Information.
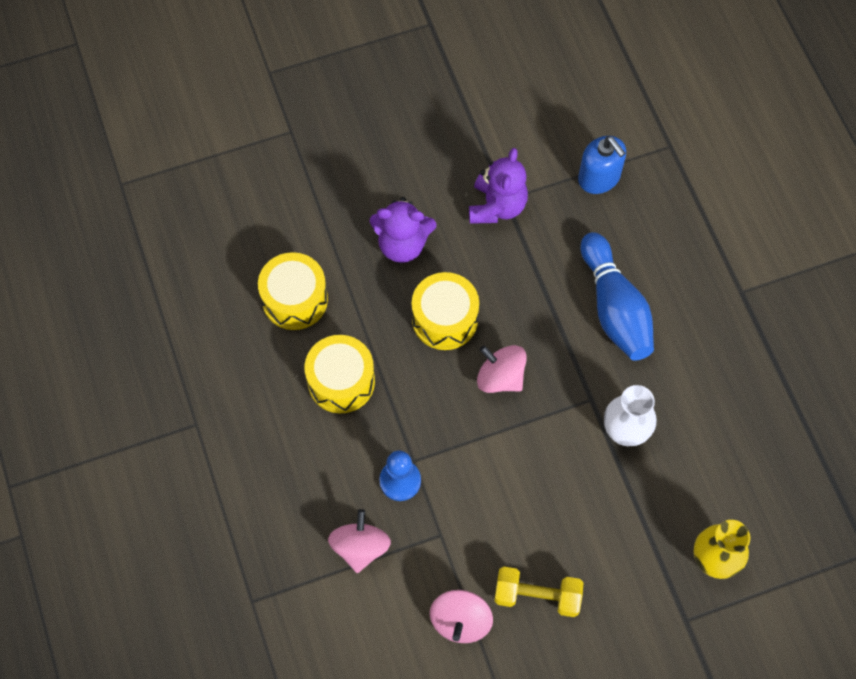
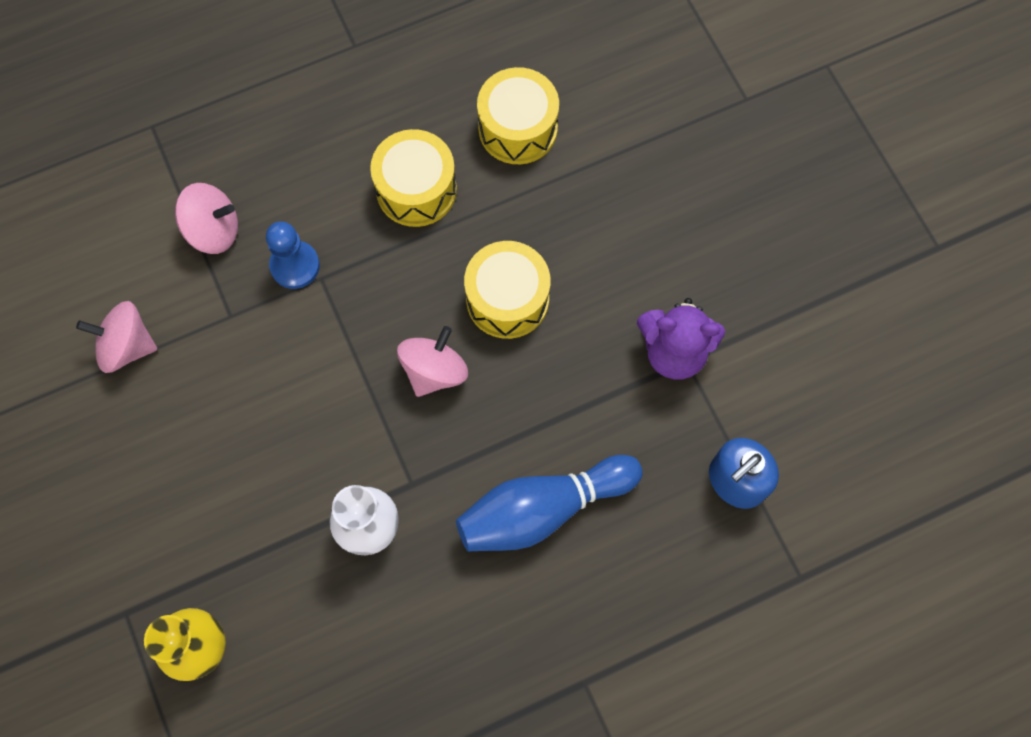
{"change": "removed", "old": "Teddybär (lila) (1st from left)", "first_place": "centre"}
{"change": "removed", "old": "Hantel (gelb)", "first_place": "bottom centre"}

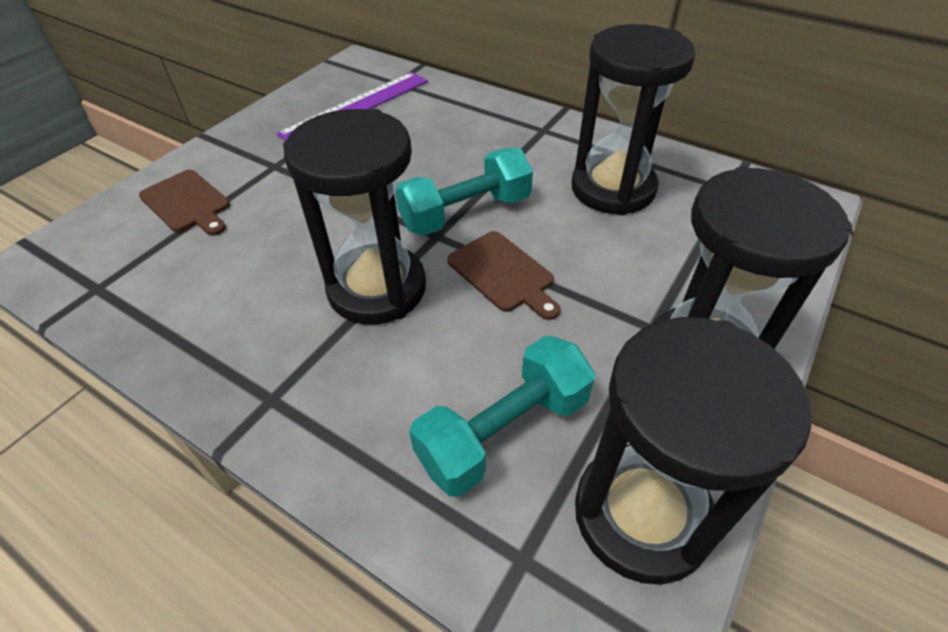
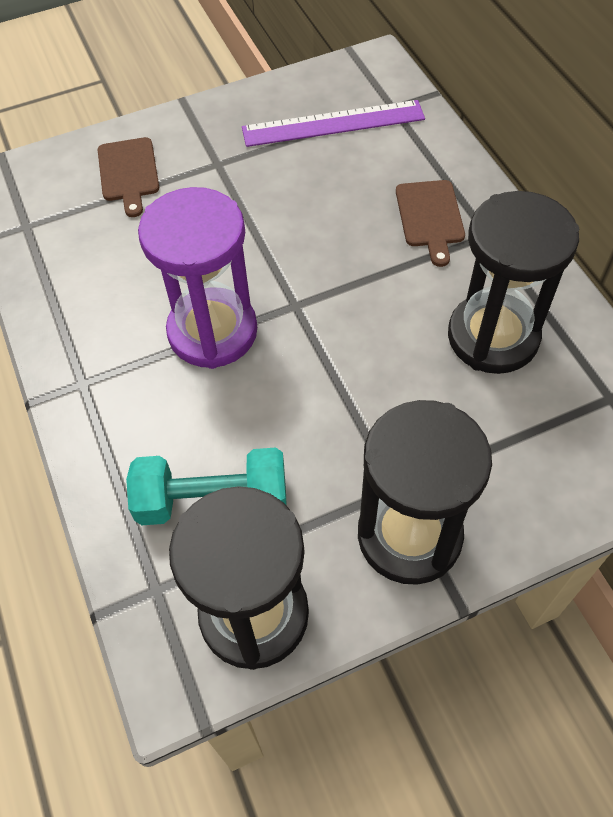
{"change": "removed", "old": "Hantel (türkis) (1st from left)", "first_place": "top centre"}
{"change": "moved", "old": "Schneidebrett (braun) (2nd from left)", "first_place": "centre", "second_place": "top right"}
{"change": "recoloured", "old": "Sanduhr (schwarz) (1st from left)", "new": "Sanduhr (lila)", "first_place": "centre", "second_place": "middle left"}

Task. Which lines hold the string "lila"? Copy all of them from the data above.

Result.
{"change": "removed", "old": "Teddybär (lila) (1st from left)", "first_place": "centre"}
{"change": "recoloured", "old": "Sanduhr (schwarz) (1st from left)", "new": "Sanduhr (lila)", "first_place": "centre", "second_place": "middle left"}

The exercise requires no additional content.